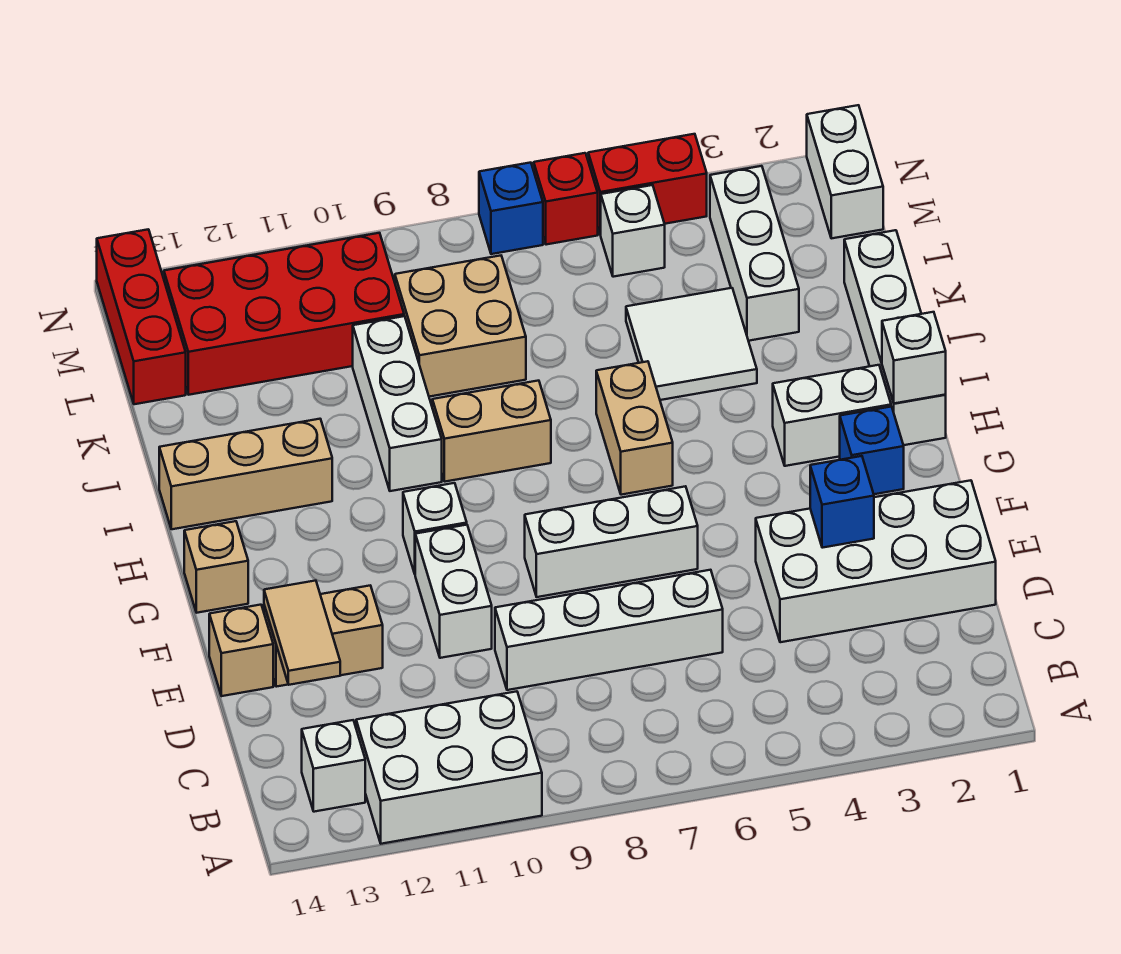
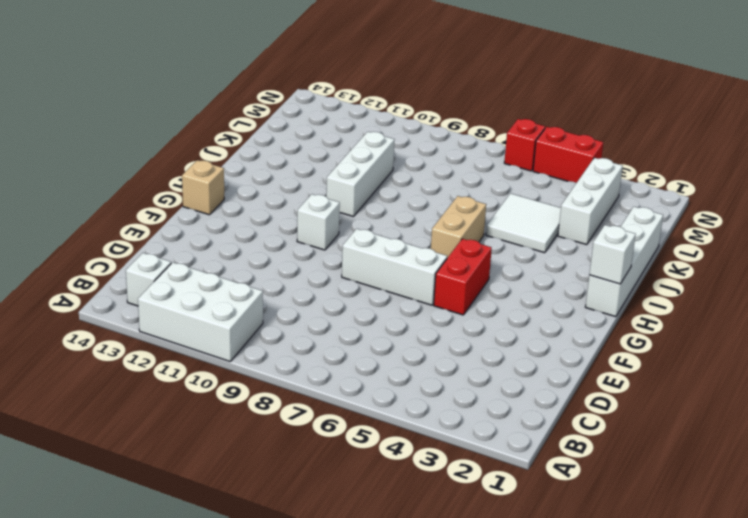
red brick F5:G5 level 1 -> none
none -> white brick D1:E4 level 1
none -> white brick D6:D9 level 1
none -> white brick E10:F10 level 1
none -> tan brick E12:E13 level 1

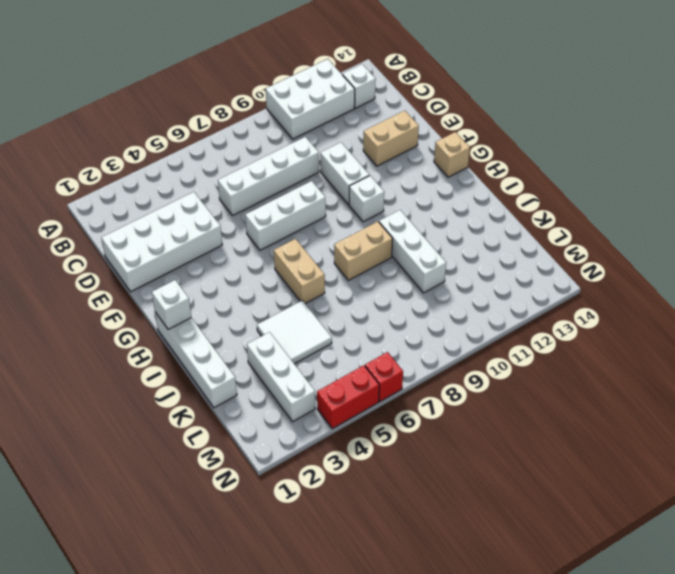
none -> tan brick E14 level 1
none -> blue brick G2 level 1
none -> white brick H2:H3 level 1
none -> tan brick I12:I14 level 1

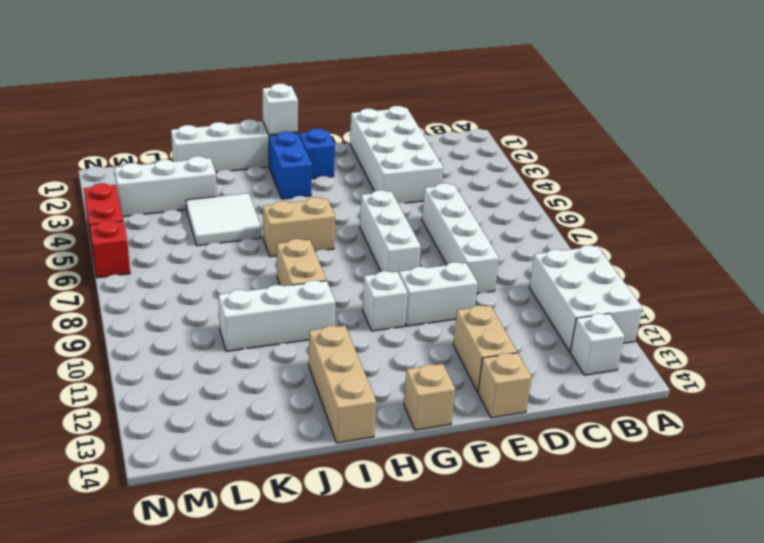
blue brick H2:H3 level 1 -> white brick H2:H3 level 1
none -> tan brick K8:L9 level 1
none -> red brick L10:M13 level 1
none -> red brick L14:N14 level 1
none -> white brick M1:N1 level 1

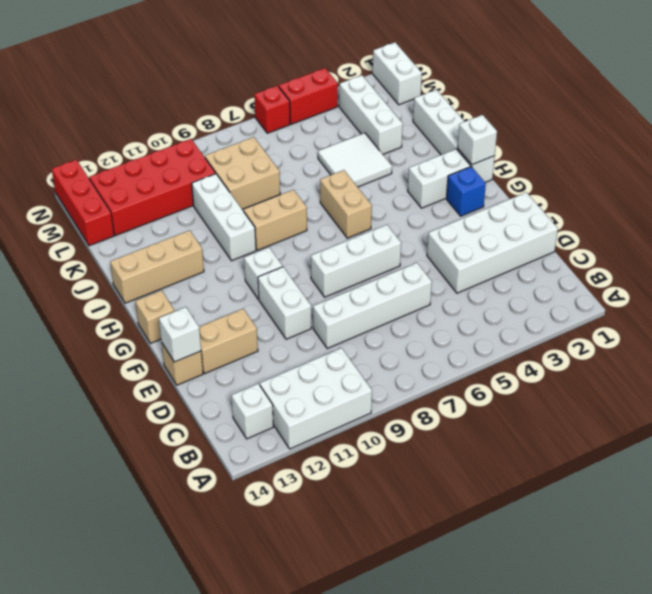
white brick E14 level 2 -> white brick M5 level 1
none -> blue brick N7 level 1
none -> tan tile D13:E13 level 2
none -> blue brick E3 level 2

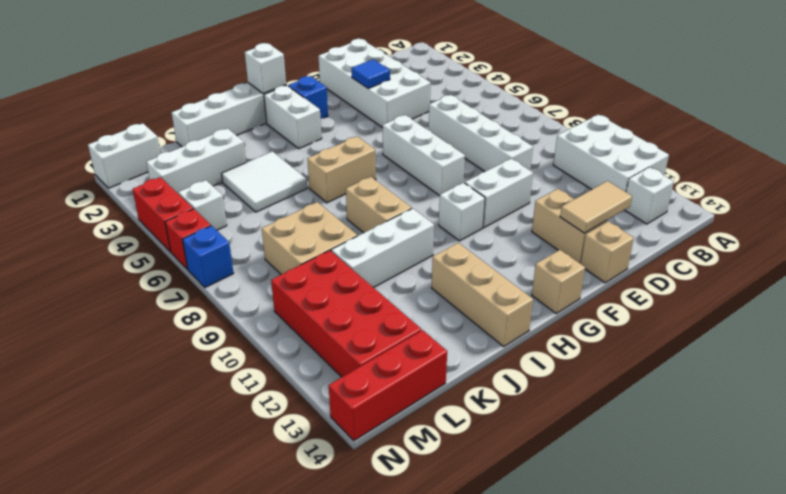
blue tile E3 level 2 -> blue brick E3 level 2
------------------------
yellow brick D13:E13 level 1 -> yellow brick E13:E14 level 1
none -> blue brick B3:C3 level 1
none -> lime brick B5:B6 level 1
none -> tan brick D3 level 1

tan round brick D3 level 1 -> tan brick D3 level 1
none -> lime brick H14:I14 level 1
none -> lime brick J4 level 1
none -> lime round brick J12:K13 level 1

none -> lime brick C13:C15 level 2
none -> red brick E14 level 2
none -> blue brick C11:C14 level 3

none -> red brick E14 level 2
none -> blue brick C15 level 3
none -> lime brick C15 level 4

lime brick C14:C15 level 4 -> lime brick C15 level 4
------------------------
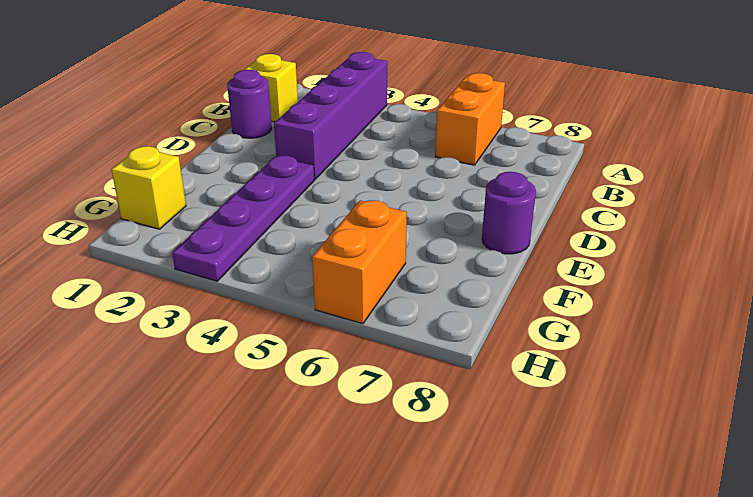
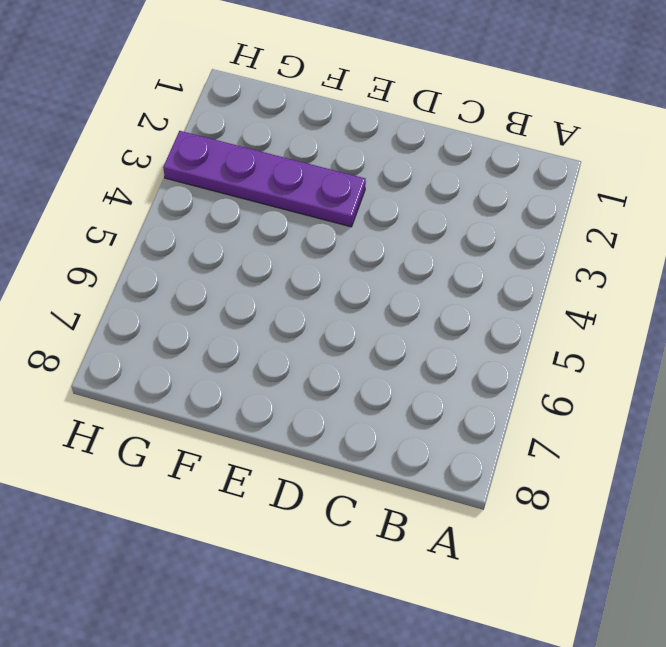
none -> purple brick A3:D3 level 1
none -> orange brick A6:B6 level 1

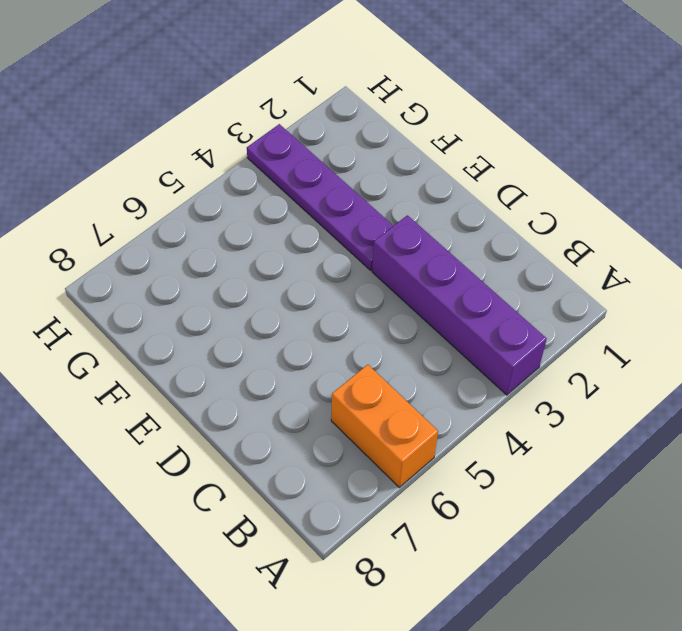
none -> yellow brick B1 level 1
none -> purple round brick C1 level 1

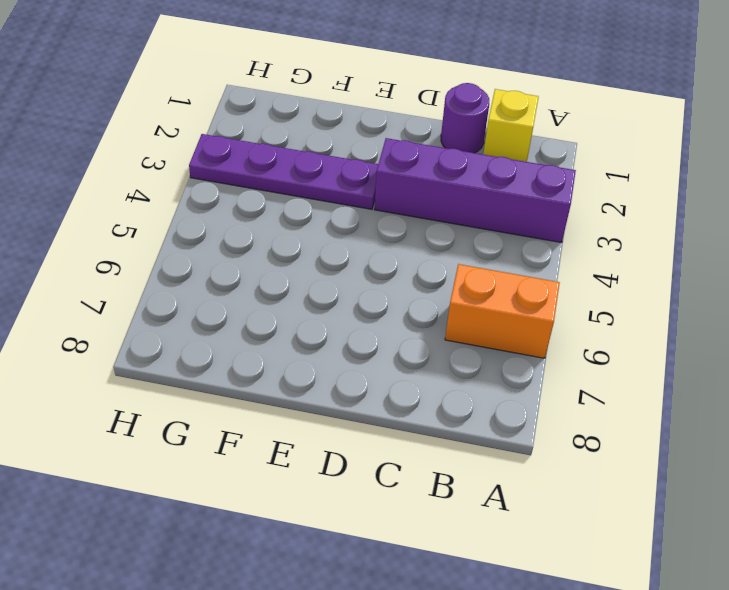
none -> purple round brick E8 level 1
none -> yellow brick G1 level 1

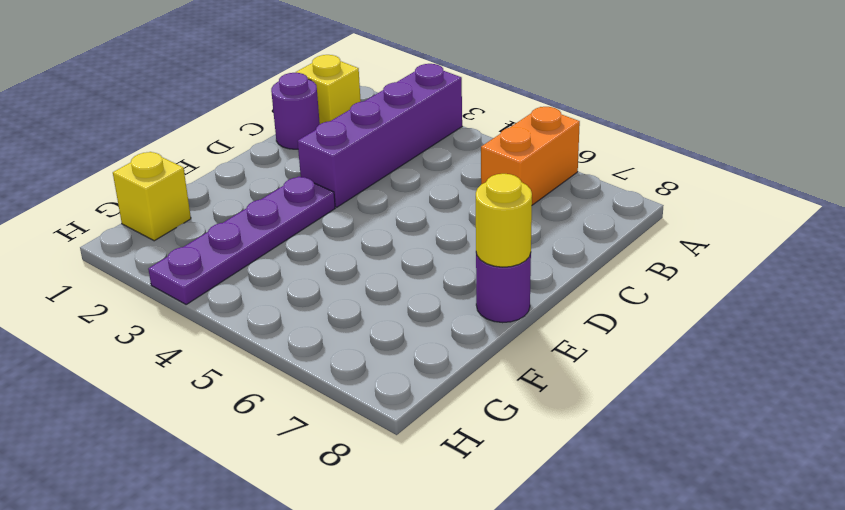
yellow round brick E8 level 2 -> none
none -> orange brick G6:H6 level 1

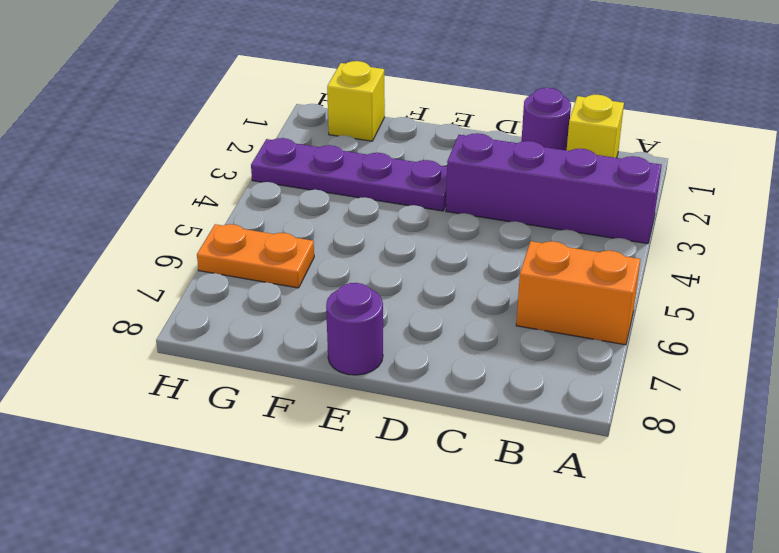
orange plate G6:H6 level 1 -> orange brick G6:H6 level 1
------------------------
Reproduce exactly, and with no other material, the lines between those holding "none -> lime brick B5:B6 level 1" and "none -> lime brick C15 level 4", inclusive.

Solution to this exercise:
none -> lime brick B5:B6 level 1
none -> tan brick D3 level 1

tan round brick D3 level 1 -> tan brick D3 level 1
none -> lime brick H14:I14 level 1
none -> lime brick J4 level 1
none -> lime round brick J12:K13 level 1

none -> lime brick C13:C15 level 2
none -> red brick E14 level 2
none -> blue brick C11:C14 level 3

none -> red brick E14 level 2
none -> blue brick C15 level 3
none -> lime brick C15 level 4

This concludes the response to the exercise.